● **WORK TO BE COMPLETED**
Among the entries below, extract exactly the lines that run from the one with "IR3 pin OUT: B7 -> A7" through the one with "OLED3 pin SCL: A6 -> B12", both ends included.

● **RECORDS PROVIDED**
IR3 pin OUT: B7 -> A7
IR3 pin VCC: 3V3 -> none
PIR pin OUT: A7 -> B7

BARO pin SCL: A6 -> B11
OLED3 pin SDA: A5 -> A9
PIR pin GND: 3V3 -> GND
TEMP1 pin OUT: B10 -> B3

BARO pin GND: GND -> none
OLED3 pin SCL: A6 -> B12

...

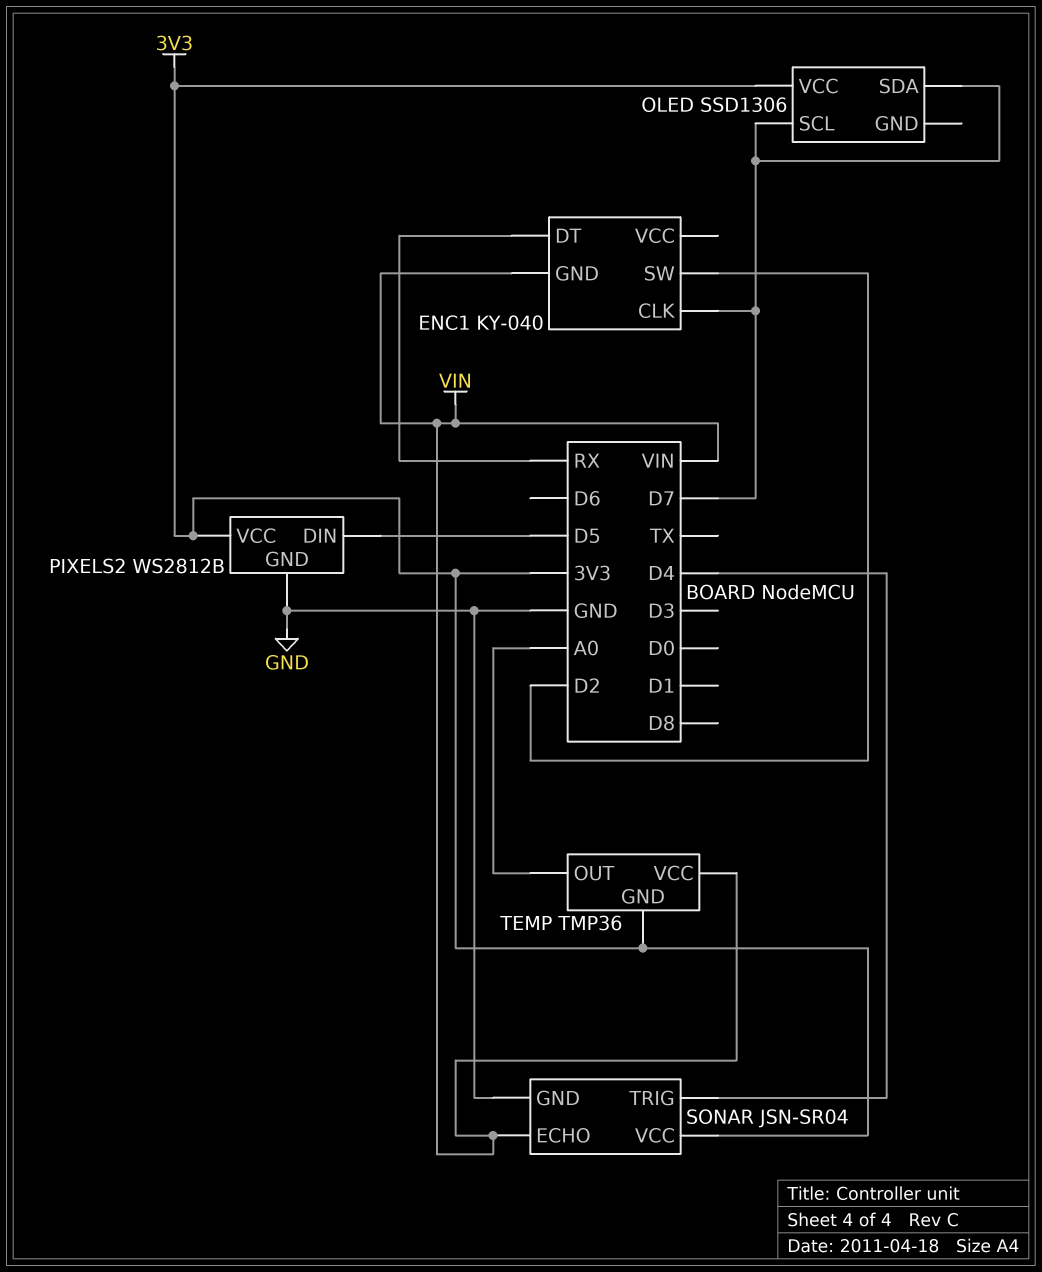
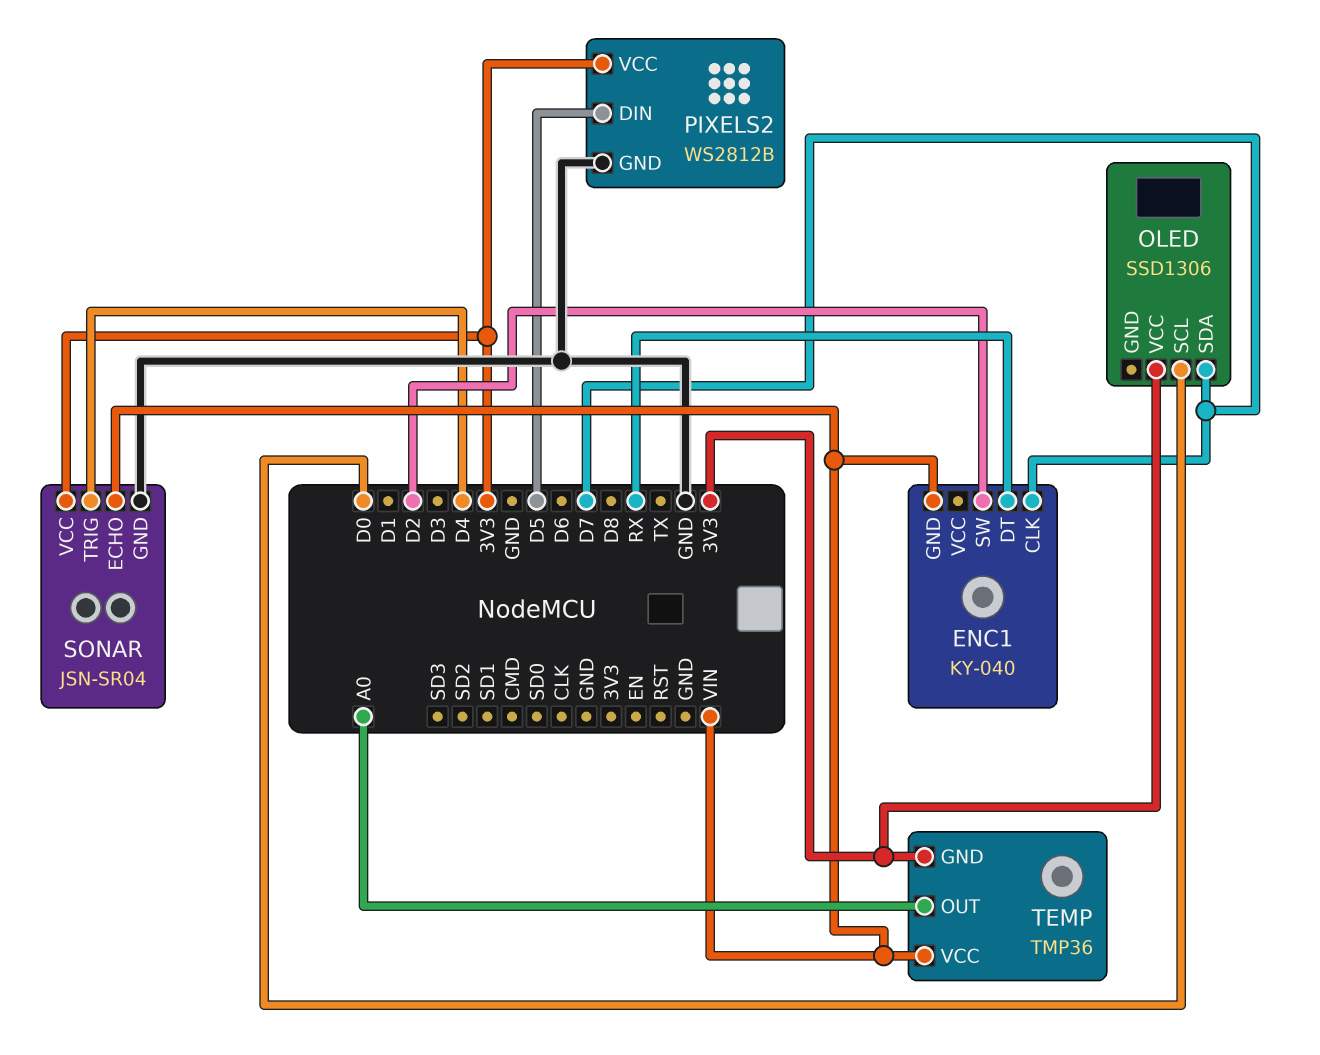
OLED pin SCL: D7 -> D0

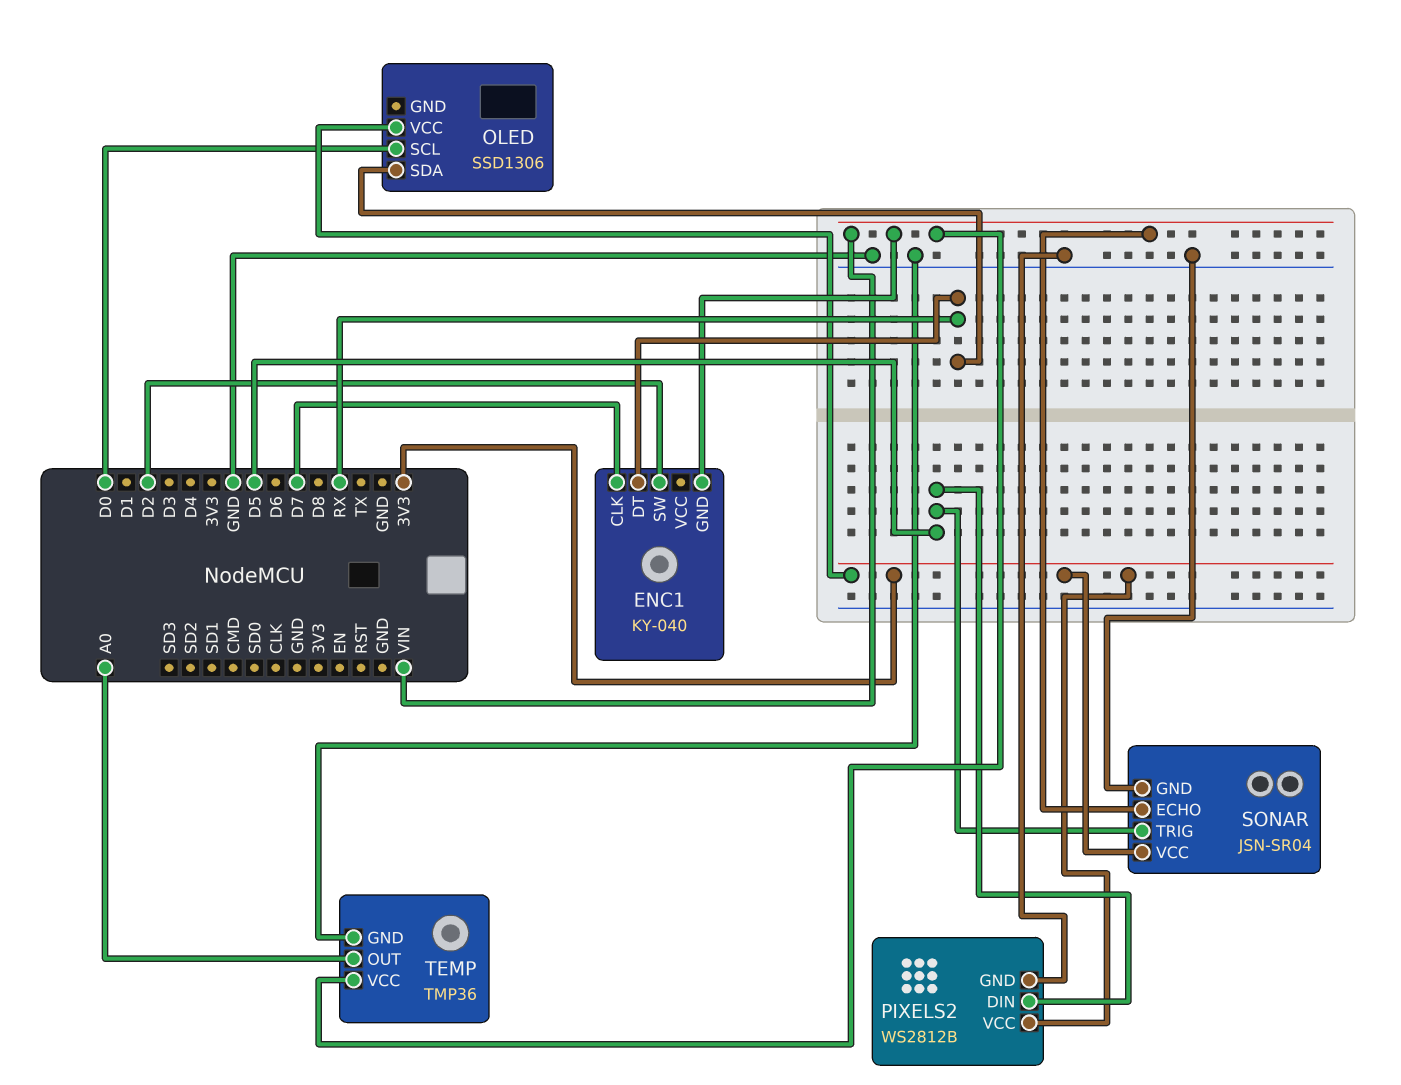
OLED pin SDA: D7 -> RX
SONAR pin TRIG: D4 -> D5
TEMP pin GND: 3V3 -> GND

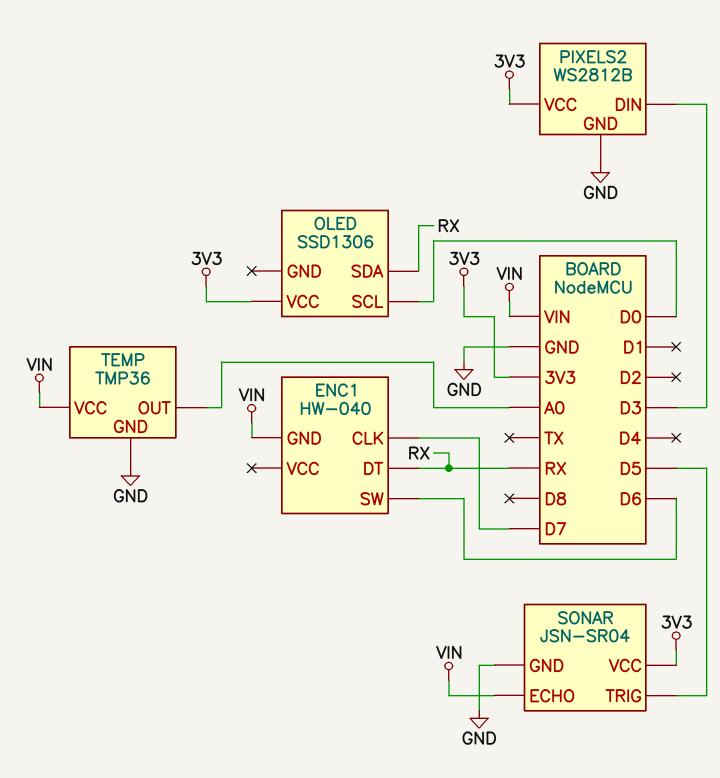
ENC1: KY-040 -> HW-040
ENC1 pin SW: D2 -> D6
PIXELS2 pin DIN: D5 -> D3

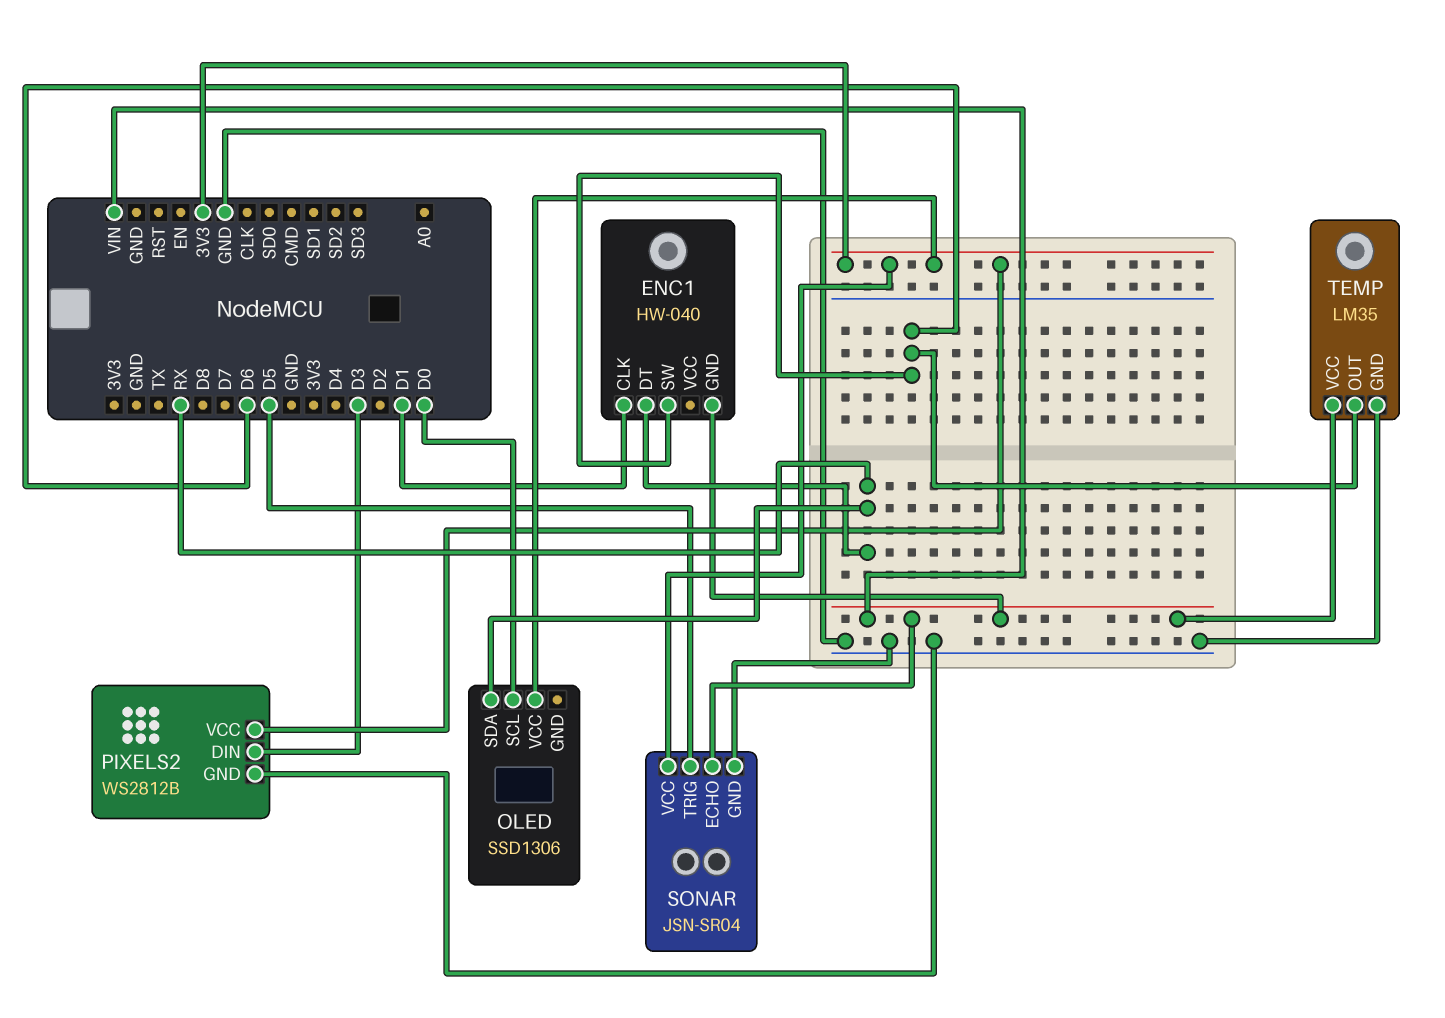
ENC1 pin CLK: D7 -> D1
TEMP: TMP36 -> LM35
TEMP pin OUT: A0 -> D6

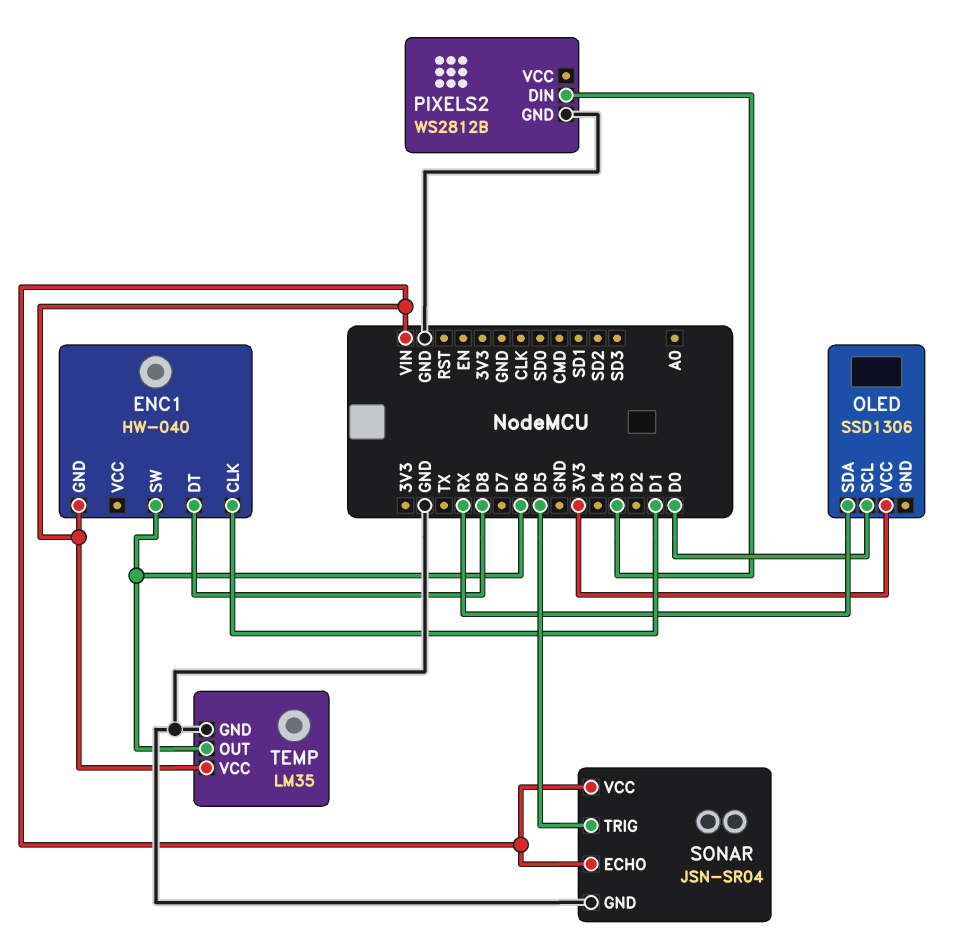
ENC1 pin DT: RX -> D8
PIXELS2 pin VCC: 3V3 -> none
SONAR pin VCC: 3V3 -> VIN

...

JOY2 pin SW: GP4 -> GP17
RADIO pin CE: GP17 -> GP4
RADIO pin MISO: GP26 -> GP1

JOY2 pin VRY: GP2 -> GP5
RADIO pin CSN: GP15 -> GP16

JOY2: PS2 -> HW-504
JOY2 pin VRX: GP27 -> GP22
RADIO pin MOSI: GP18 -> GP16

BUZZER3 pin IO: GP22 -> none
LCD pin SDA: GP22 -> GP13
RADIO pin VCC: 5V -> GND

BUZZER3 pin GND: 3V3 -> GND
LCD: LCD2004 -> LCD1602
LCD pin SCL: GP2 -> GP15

● **TASK RESULT**
IR3 pin OUT: B7 -> A7
IR3 pin VCC: 3V3 -> none
PIR pin OUT: A7 -> B7

BARO pin SCL: A6 -> B11
OLED3 pin SDA: A5 -> A9
PIR pin GND: 3V3 -> GND
TEMP1 pin OUT: B10 -> B3

BARO pin GND: GND -> none
OLED3 pin SCL: A6 -> B12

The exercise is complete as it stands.